-- GIVEN DATA follows --

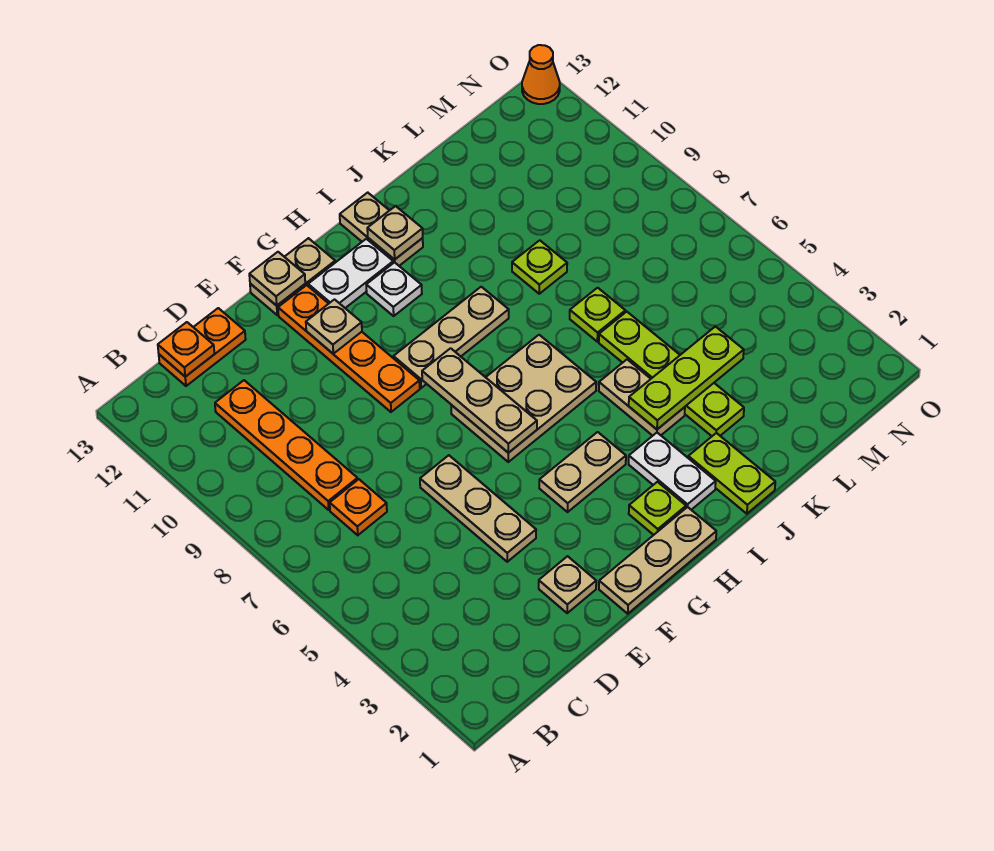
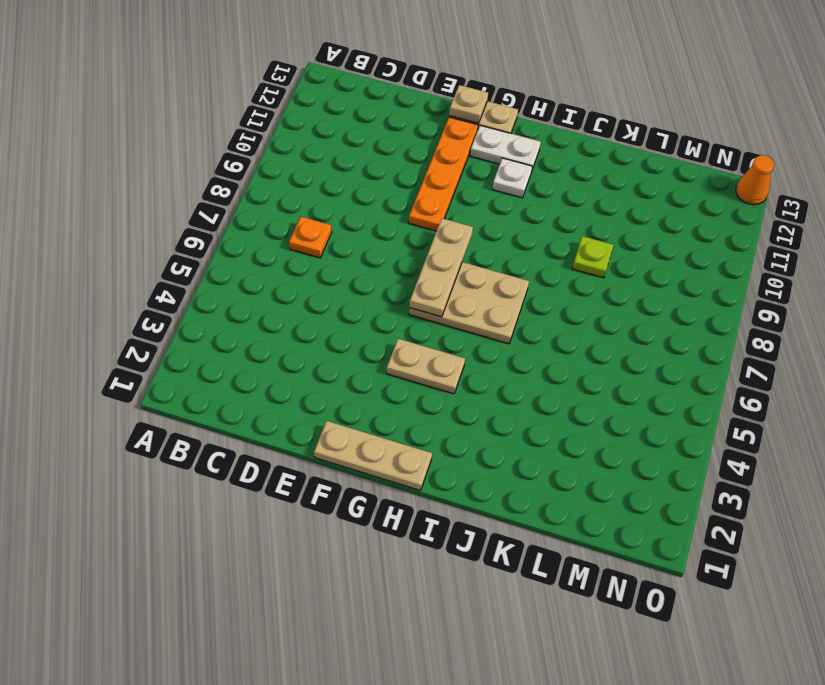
none -> orange plate C8:C11 level 1
none -> orange plate C13:D13 level 1
none -> tan plate E2 level 1

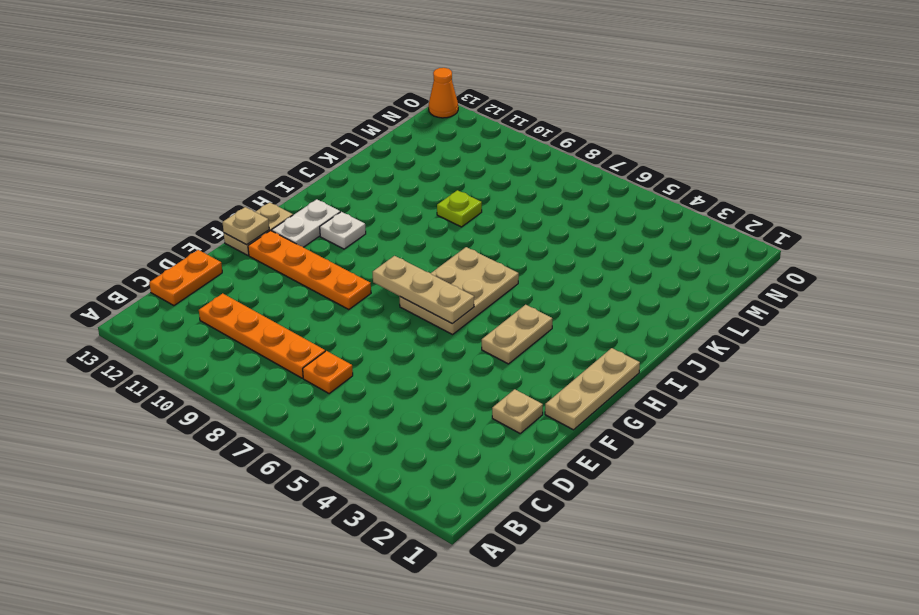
none -> tan plate E4:E6 level 1
none -> tan plate G9:I9 level 1
none -> lime plate H2 level 1

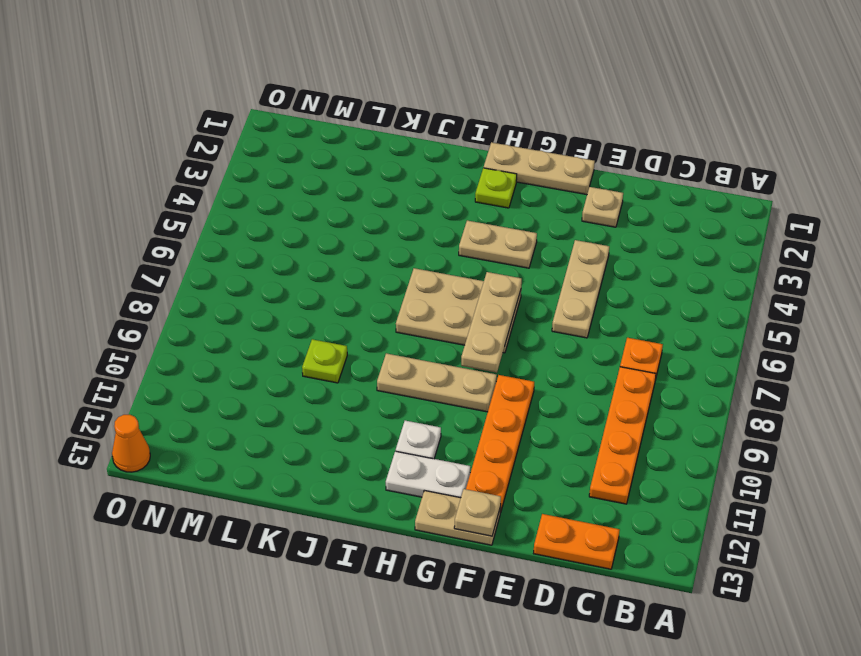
none -> white plate I2:I3 level 1
none -> tan plate I12:I13 level 1
none -> lime plate J1:J2 level 1

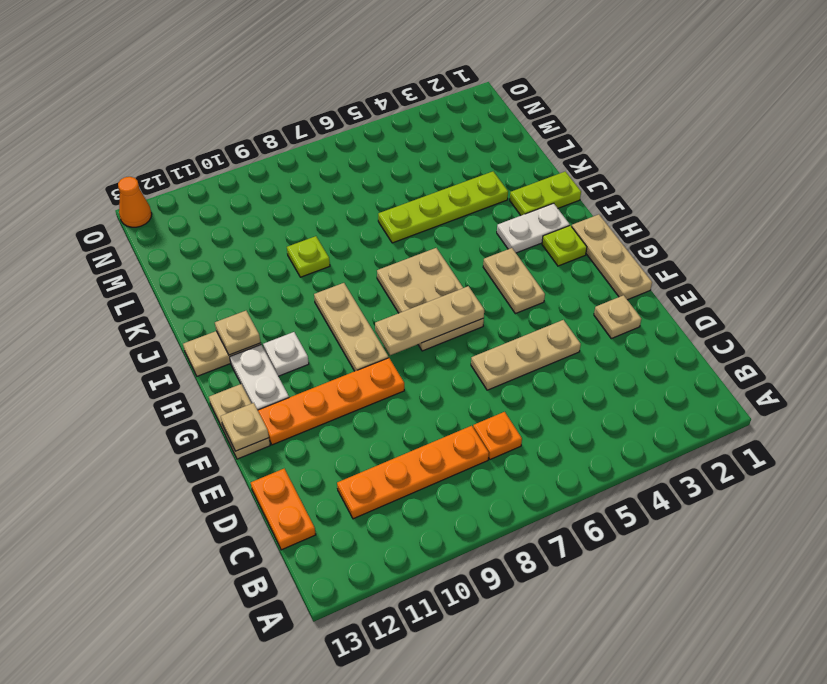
none -> tan plate J4:J5 level 1
none -> lime plate K7 level 1
none -> orange plate C13 level 2

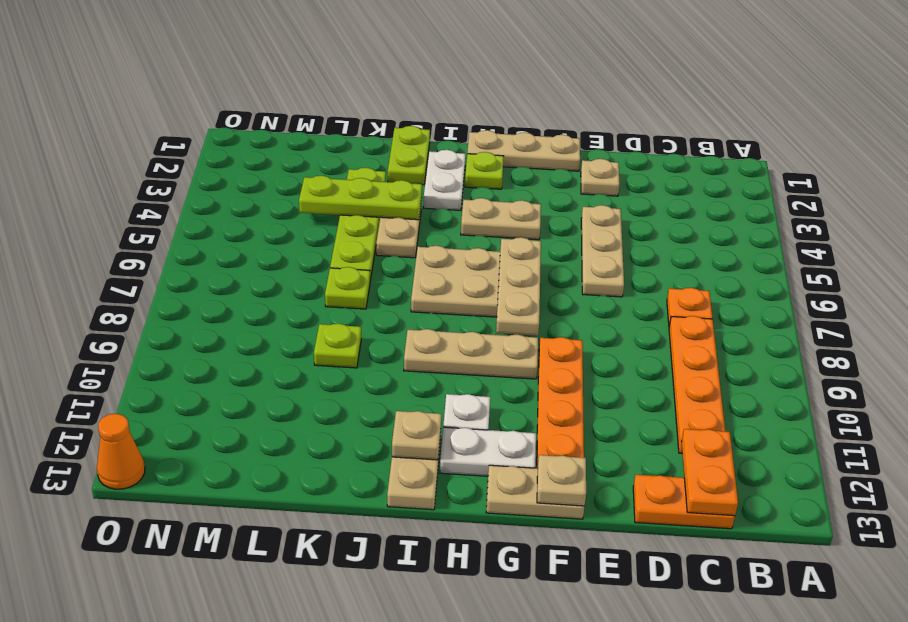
orange plate C12:C13 level 2 -> orange plate C13 level 2
none -> tan plate F11 level 2

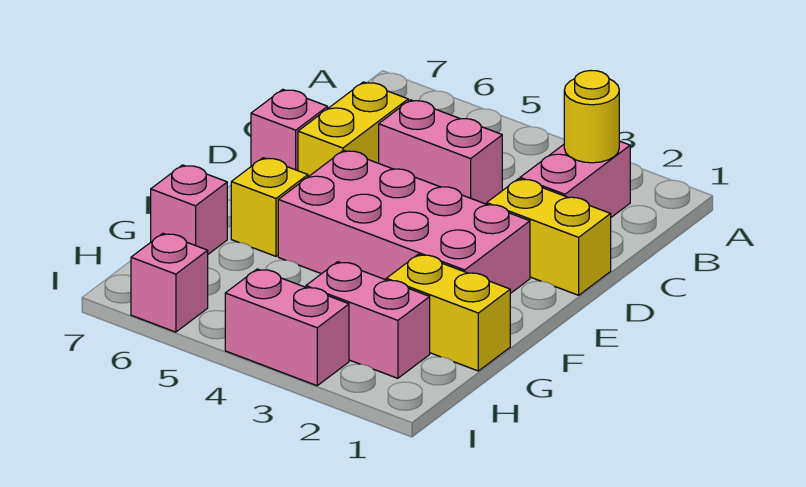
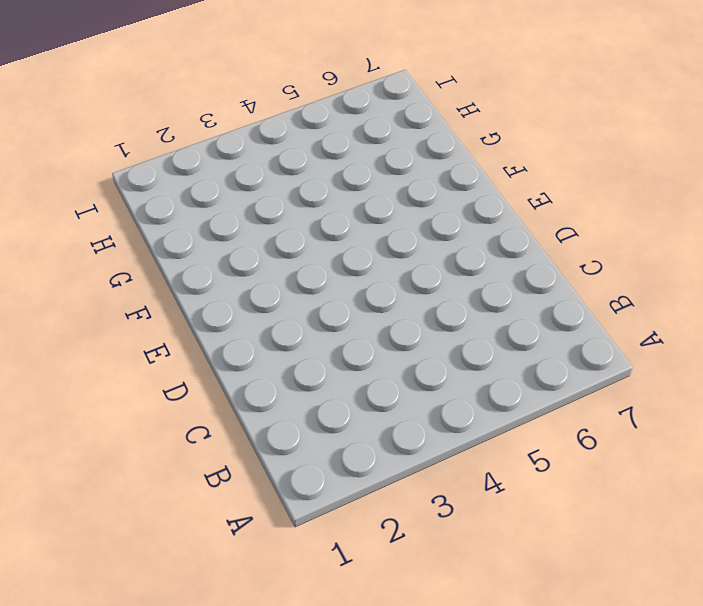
none -> pink brick B2:C2 level 1
none -> pink brick C4:C5 level 1
none -> yellow brick C6:D6 level 1

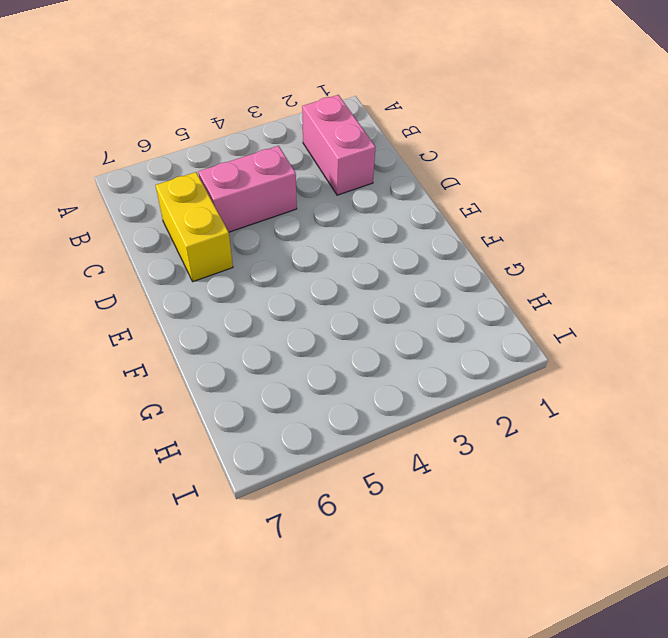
none -> yellow brick D1:D2 level 1
none -> pink brick D7 level 1
none -> pink brick E2:F5 level 1

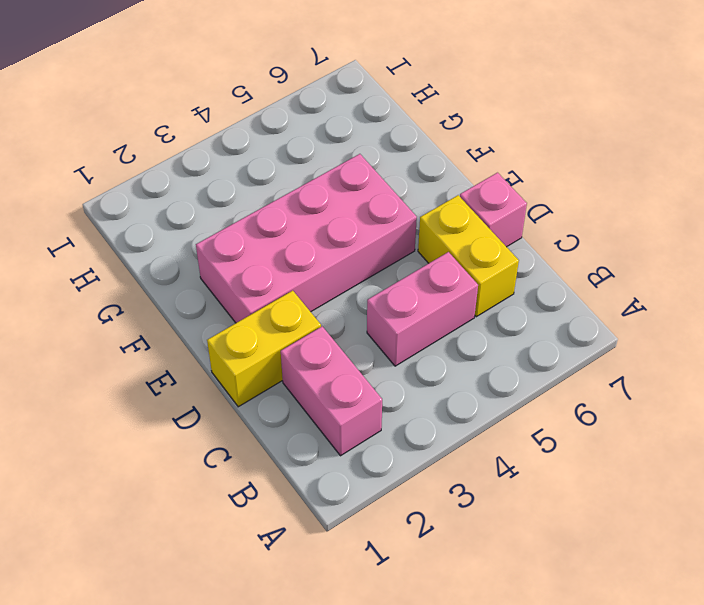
none -> yellow brick F6 level 1
none -> yellow brick G1:G2 level 1
none -> pink brick G7 level 1

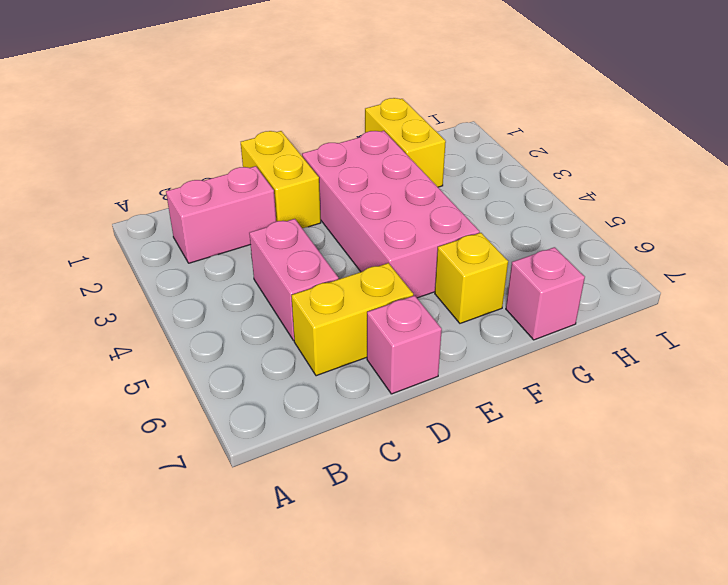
none -> pink brick H2:H3 level 1
none -> pink brick I3:I4 level 1
none -> pink brick I6 level 1

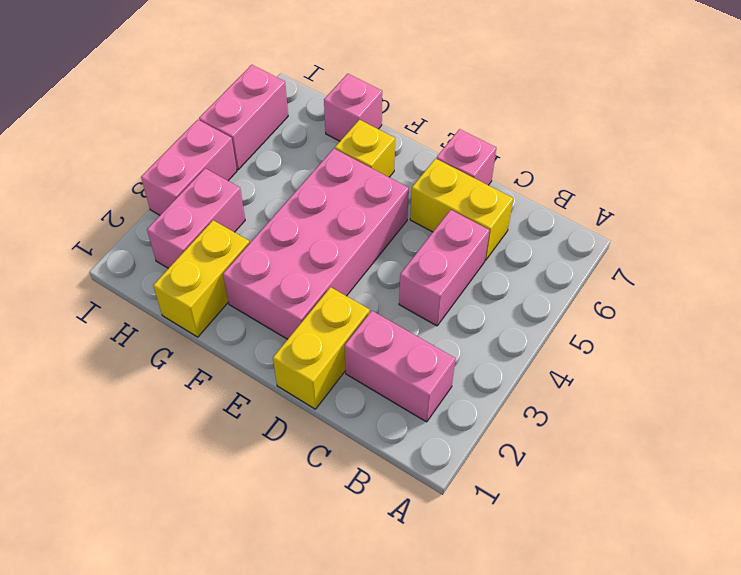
pink brick I5:I6 level 1 -> pink brick I6 level 1
none -> yellow round brick B2 level 2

-- GIVEN DATA concluded --

- BRIEF:
Write out the lines from the line with "orange plate C12:C13" through the end of the records exactly; do not include pictures or any other lines.

- WRITTEN ANSWER:
orange plate C12:C13 level 2 -> orange plate C13 level 2
none -> tan plate F11 level 2

none -> pink brick B2:C2 level 1
none -> pink brick C4:C5 level 1
none -> yellow brick C6:D6 level 1

none -> yellow brick D1:D2 level 1
none -> pink brick D7 level 1
none -> pink brick E2:F5 level 1

none -> yellow brick F6 level 1
none -> yellow brick G1:G2 level 1
none -> pink brick G7 level 1

none -> pink brick H2:H3 level 1
none -> pink brick I3:I4 level 1
none -> pink brick I6 level 1

pink brick I5:I6 level 1 -> pink brick I6 level 1
none -> yellow round brick B2 level 2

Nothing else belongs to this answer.